→ **Exercise brief**:
Word for word, copy all the data and drop the pictures.

→ **Input data**:
--- START ---

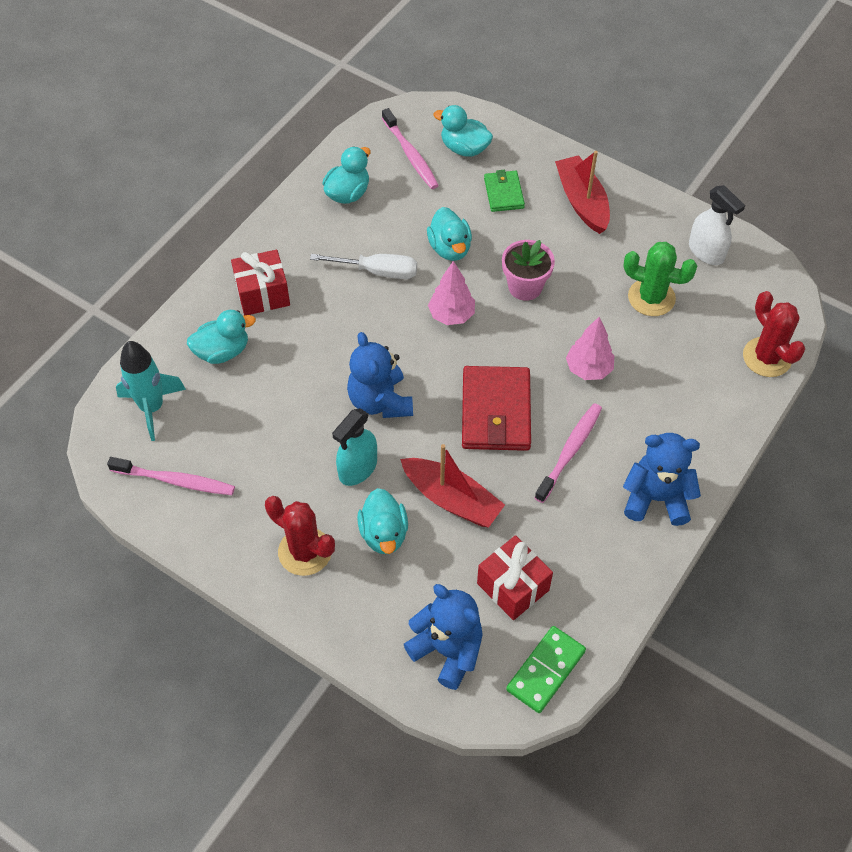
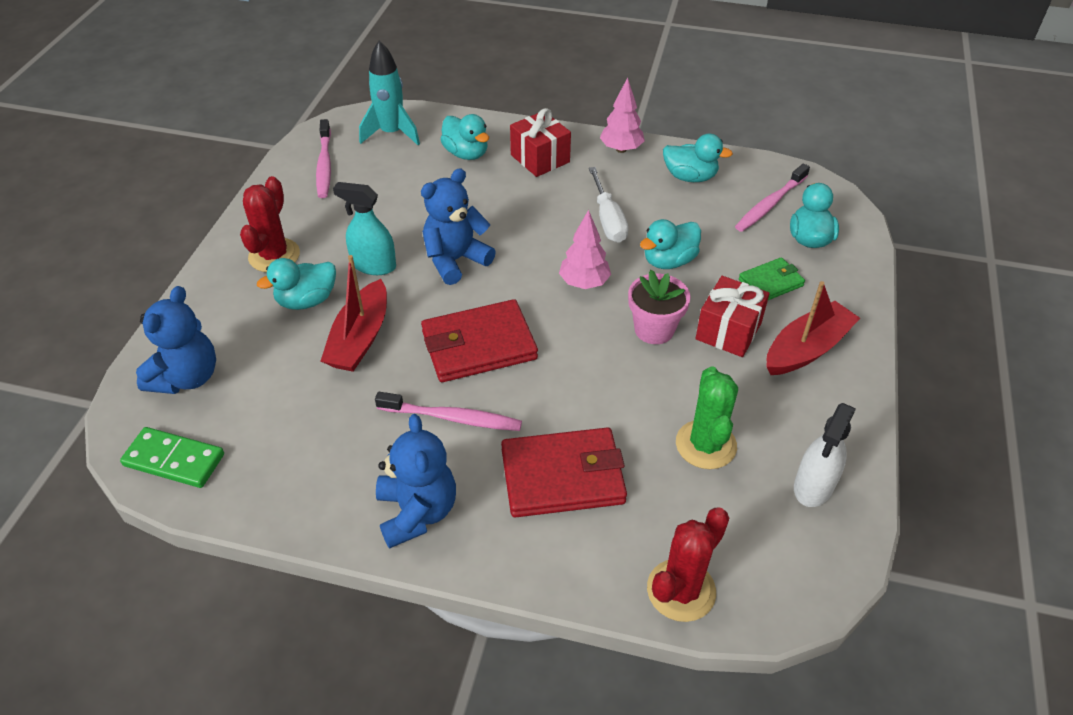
camera: 70 degrees right, 10 degrees down
(513, 586) = (269, 410): red gift -> red gift (728, 331)
(588, 369) = (570, 409): pink tree -> pink tree (621, 149)
(652, 395) = (562, 476): none -> red wallet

--- END ---

→ **Response area**:
camera: 70 degrees right, 10 degrees down
(513, 586) = (269, 410): red gift -> red gift (728, 331)
(588, 369) = (570, 409): pink tree -> pink tree (621, 149)
(652, 395) = (562, 476): none -> red wallet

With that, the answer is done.